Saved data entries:
* * * * * * * * *

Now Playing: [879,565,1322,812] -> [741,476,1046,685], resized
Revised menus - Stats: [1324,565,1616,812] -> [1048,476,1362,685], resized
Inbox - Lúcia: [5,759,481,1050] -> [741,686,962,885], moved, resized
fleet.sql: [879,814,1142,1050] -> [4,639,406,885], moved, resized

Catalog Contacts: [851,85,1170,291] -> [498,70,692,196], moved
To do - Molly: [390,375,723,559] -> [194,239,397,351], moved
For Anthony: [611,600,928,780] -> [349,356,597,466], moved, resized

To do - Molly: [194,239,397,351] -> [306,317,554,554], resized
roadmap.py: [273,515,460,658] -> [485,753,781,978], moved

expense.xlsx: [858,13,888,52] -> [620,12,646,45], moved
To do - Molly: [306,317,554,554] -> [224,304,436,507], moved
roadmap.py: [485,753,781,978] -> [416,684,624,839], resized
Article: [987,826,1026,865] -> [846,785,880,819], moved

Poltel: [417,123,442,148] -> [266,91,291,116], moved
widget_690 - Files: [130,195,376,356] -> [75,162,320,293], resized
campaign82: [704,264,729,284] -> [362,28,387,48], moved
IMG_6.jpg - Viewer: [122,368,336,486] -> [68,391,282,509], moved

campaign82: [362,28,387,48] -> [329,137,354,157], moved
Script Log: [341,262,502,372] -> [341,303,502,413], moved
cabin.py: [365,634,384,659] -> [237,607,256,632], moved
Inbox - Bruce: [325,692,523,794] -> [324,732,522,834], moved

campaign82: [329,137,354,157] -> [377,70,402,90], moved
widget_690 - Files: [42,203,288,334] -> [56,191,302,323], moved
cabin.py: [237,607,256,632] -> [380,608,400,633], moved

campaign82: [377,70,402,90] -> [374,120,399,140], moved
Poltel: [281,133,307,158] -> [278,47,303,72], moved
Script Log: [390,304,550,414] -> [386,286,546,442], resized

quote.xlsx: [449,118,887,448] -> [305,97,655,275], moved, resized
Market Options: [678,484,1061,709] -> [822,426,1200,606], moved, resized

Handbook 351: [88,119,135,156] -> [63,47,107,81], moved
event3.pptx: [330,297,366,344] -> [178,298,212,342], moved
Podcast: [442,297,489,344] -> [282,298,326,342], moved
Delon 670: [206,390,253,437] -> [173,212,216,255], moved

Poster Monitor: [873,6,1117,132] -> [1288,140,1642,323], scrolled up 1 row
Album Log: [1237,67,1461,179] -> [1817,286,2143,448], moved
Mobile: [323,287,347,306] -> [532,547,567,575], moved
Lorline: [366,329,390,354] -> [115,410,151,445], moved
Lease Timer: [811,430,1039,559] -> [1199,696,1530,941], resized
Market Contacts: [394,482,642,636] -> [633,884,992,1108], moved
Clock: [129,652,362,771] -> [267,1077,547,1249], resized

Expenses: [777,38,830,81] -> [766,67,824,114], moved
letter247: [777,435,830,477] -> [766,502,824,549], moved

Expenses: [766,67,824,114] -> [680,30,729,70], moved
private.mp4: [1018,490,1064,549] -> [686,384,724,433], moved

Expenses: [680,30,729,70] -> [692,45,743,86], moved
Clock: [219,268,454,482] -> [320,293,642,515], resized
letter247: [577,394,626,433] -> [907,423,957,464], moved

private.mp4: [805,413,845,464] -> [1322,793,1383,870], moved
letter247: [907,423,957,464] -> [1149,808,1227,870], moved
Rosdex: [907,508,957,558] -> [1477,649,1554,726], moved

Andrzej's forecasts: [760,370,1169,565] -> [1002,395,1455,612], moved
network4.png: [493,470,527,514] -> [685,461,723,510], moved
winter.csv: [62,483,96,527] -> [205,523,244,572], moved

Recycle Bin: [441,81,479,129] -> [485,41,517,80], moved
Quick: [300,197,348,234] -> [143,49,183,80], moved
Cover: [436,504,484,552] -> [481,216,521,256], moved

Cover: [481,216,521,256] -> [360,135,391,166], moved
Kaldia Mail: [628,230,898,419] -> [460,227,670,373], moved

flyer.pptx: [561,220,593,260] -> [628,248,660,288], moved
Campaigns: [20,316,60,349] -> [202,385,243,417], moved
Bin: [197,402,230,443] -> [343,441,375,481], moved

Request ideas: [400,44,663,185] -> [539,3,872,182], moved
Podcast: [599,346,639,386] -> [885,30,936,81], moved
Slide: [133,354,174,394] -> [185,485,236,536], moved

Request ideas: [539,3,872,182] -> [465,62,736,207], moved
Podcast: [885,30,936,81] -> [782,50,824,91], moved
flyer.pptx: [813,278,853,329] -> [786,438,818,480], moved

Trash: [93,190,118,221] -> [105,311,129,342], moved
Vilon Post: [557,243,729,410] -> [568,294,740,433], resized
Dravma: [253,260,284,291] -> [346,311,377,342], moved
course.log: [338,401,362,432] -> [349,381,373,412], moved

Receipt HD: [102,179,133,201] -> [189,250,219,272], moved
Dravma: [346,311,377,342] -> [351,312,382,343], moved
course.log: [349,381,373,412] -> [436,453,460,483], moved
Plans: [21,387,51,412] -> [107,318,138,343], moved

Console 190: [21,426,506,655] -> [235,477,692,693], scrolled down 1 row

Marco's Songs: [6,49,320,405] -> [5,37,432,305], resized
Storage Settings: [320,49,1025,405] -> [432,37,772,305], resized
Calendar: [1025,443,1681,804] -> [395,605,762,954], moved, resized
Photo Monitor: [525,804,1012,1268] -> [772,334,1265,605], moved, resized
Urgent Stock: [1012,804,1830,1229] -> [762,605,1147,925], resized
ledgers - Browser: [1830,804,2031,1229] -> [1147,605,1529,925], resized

* * * * * * * * *

* What to do
Using the data above, transcribe the lines that run from the line with "flyer.pptx: [561,220,593,260] ->" to the line with "Storage Settings: [320,49,1025,405]", both ends kept, and output nothing else.

* Response for this exercise
flyer.pptx: [561,220,593,260] -> [628,248,660,288], moved
Campaigns: [20,316,60,349] -> [202,385,243,417], moved
Bin: [197,402,230,443] -> [343,441,375,481], moved

Request ideas: [400,44,663,185] -> [539,3,872,182], moved
Podcast: [599,346,639,386] -> [885,30,936,81], moved
Slide: [133,354,174,394] -> [185,485,236,536], moved

Request ideas: [539,3,872,182] -> [465,62,736,207], moved
Podcast: [885,30,936,81] -> [782,50,824,91], moved
flyer.pptx: [813,278,853,329] -> [786,438,818,480], moved

Trash: [93,190,118,221] -> [105,311,129,342], moved
Vilon Post: [557,243,729,410] -> [568,294,740,433], resized
Dravma: [253,260,284,291] -> [346,311,377,342], moved
course.log: [338,401,362,432] -> [349,381,373,412], moved

Receipt HD: [102,179,133,201] -> [189,250,219,272], moved
Dravma: [346,311,377,342] -> [351,312,382,343], moved
course.log: [349,381,373,412] -> [436,453,460,483], moved
Plans: [21,387,51,412] -> [107,318,138,343], moved

Console 190: [21,426,506,655] -> [235,477,692,693], scrolled down 1 row

Marco's Songs: [6,49,320,405] -> [5,37,432,305], resized
Storage Settings: [320,49,1025,405] -> [432,37,772,305], resized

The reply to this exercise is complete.